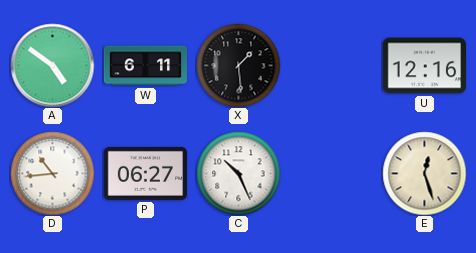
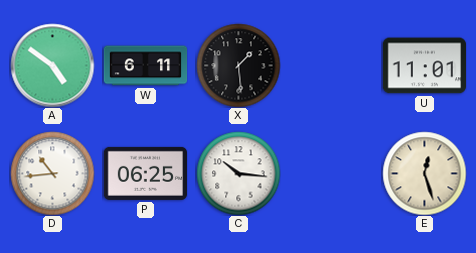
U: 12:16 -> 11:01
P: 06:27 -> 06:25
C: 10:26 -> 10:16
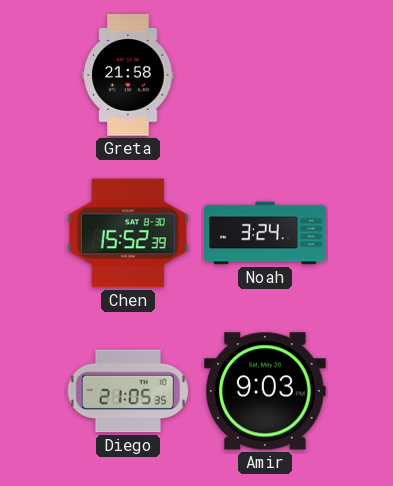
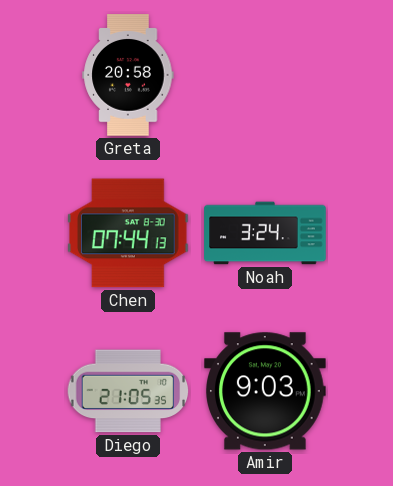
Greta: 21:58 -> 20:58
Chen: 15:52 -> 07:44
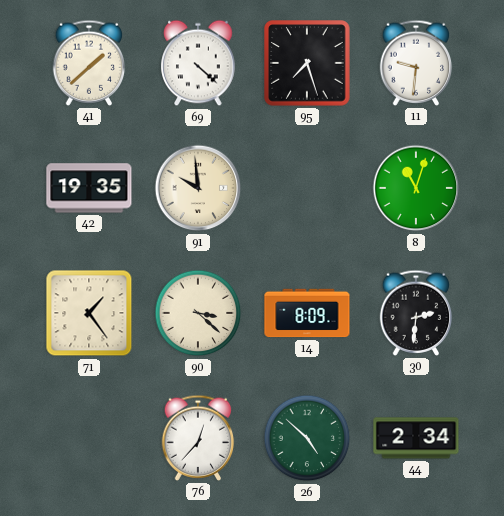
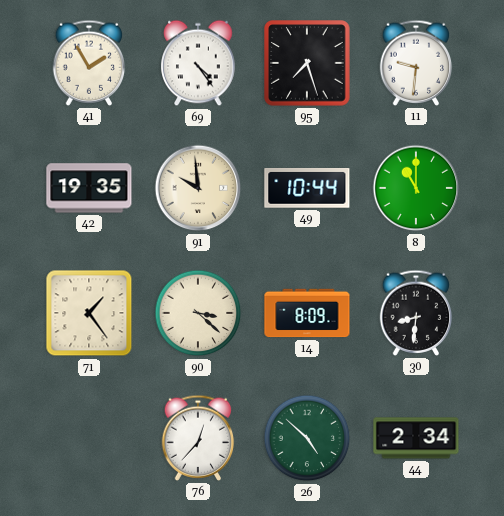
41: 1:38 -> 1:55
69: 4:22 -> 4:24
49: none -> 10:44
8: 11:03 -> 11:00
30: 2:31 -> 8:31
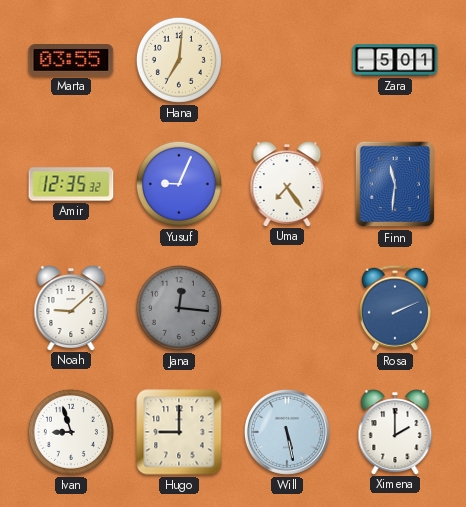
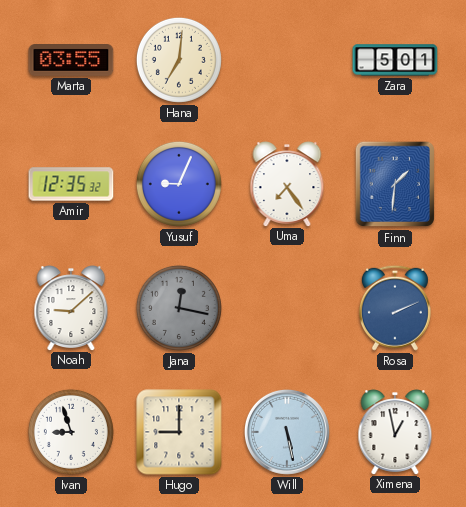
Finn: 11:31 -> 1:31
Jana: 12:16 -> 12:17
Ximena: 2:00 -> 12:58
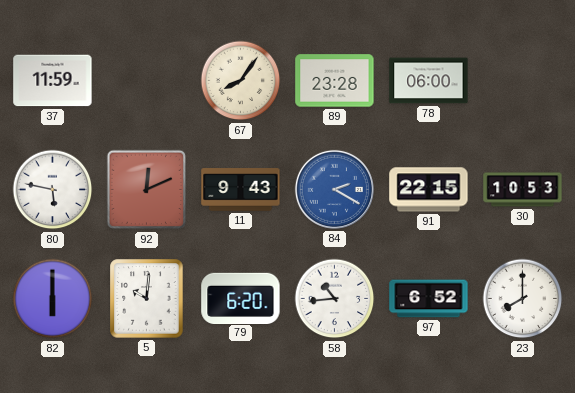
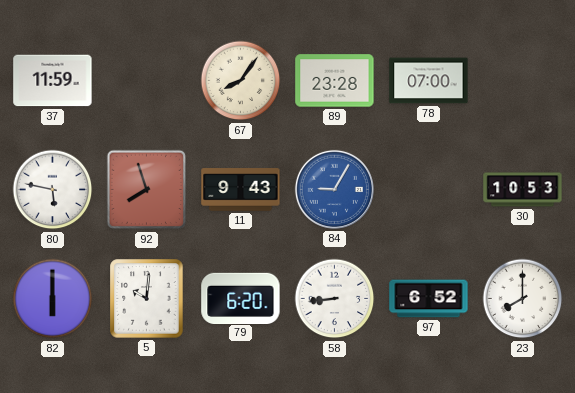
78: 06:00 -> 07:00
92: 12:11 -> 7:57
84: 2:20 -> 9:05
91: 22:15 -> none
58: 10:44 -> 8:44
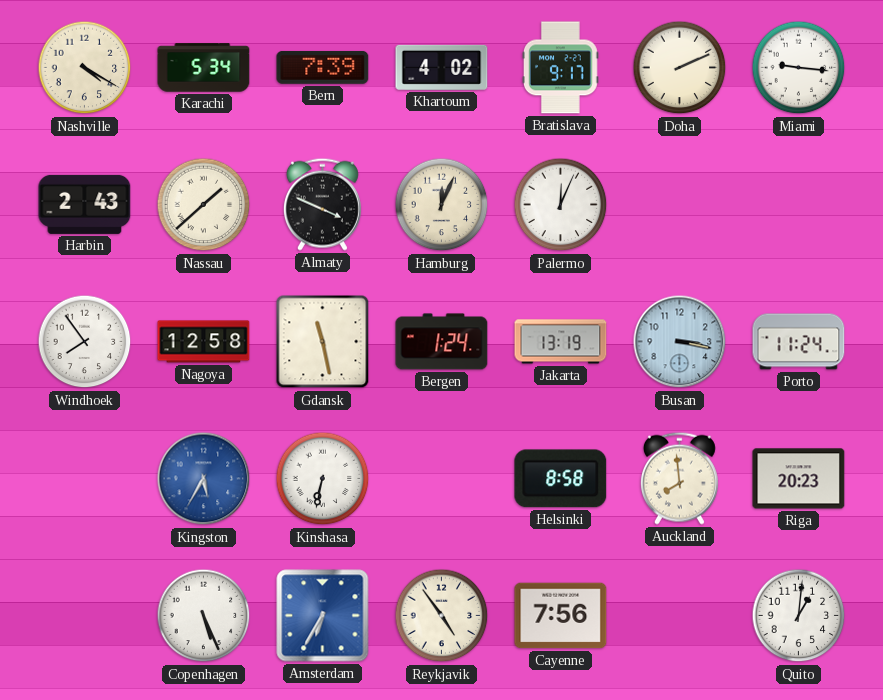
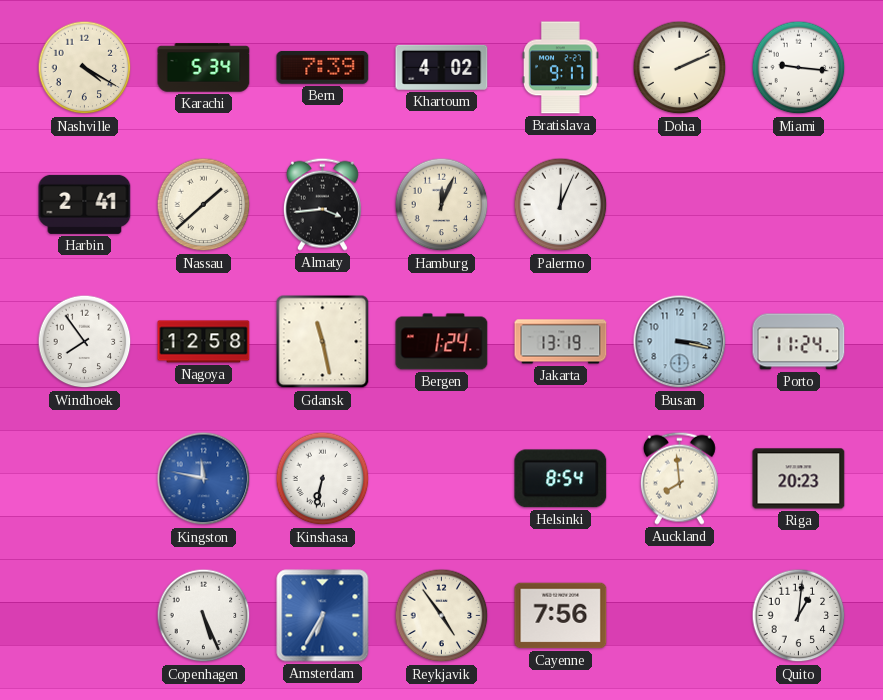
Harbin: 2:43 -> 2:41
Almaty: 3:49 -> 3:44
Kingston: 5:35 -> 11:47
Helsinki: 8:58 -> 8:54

## Given task
Can you rewrite the records with every "none" swapped for "off", keeping the rest as it is and omitting the picture lines?

## Written solution
U: 12:16 -> 11:01
P: 06:27 -> 06:25
C: 10:26 -> 10:16
Greta: 21:58 -> 20:58
Chen: 15:52 -> 07:44
41: 1:38 -> 1:55
69: 4:22 -> 4:24
49: off -> 10:44
8: 11:03 -> 11:00
30: 2:31 -> 8:31
Finn: 11:31 -> 1:31
Jana: 12:16 -> 12:17
Ximena: 2:00 -> 12:58
78: 06:00 -> 07:00
92: 12:11 -> 7:57
84: 2:20 -> 9:05
91: 22:15 -> off
58: 10:44 -> 8:44
Harbin: 2:43 -> 2:41
Almaty: 3:49 -> 3:44
Kingston: 5:35 -> 11:47
Helsinki: 8:58 -> 8:54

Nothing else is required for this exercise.